* [Version comparison data]:
=== Begin Enclosure ===

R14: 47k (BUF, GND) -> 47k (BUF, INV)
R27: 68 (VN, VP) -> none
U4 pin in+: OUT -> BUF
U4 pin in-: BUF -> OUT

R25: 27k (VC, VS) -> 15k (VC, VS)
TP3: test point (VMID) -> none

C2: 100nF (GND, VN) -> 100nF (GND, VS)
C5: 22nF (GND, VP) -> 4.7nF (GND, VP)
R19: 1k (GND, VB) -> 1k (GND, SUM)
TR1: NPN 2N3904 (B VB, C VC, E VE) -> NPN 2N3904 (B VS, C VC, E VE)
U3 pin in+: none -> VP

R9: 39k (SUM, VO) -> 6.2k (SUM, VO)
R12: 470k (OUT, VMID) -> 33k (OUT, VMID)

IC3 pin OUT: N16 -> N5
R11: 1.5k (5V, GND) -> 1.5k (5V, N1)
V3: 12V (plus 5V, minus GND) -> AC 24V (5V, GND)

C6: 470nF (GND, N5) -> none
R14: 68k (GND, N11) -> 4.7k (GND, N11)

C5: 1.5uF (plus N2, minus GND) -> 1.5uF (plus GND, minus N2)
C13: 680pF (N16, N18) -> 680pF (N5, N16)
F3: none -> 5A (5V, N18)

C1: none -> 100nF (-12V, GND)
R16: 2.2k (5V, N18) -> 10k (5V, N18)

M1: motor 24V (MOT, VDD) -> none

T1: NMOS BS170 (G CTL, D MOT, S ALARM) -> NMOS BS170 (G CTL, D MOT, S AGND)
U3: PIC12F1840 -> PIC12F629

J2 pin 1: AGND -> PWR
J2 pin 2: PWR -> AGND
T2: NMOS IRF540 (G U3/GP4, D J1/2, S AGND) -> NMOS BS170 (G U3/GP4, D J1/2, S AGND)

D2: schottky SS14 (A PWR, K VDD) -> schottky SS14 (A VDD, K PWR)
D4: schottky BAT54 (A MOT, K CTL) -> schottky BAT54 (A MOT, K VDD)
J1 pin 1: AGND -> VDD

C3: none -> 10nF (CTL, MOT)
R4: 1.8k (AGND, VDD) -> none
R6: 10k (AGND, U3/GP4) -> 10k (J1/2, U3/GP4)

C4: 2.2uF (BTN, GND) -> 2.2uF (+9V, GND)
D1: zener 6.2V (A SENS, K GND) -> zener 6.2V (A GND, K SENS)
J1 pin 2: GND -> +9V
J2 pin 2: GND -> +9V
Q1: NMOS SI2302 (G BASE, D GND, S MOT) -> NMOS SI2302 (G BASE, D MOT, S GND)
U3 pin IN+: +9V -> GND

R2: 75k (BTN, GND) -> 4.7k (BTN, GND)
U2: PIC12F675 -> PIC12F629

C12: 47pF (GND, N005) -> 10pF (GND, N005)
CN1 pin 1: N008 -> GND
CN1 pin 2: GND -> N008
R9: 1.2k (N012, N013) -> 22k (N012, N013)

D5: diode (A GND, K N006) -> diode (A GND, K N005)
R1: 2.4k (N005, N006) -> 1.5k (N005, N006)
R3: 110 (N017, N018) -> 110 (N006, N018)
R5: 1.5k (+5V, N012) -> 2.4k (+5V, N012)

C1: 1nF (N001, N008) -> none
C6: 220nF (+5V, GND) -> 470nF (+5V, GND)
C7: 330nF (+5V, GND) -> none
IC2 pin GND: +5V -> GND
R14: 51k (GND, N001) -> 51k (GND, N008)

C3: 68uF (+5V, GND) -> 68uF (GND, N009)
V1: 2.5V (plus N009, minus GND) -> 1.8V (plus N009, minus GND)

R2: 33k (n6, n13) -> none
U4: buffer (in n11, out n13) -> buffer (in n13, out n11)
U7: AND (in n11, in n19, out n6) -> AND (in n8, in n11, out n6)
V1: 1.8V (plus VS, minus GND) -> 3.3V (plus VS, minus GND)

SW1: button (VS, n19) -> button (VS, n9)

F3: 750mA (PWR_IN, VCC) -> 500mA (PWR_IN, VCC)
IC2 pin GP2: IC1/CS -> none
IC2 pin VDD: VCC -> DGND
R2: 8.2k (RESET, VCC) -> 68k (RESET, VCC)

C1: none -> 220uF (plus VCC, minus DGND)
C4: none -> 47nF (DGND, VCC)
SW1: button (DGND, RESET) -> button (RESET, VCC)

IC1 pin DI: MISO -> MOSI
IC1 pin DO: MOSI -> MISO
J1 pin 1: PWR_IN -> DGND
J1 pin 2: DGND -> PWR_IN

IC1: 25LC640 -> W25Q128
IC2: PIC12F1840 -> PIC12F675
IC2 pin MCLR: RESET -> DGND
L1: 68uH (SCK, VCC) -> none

=== End Enclosure ===

* [What you need to do]:
Each line of the data that contains "MISO" belongs in the answer.

* [Solution to the problem]:
IC1 pin DI: MISO -> MOSI
IC1 pin DO: MOSI -> MISO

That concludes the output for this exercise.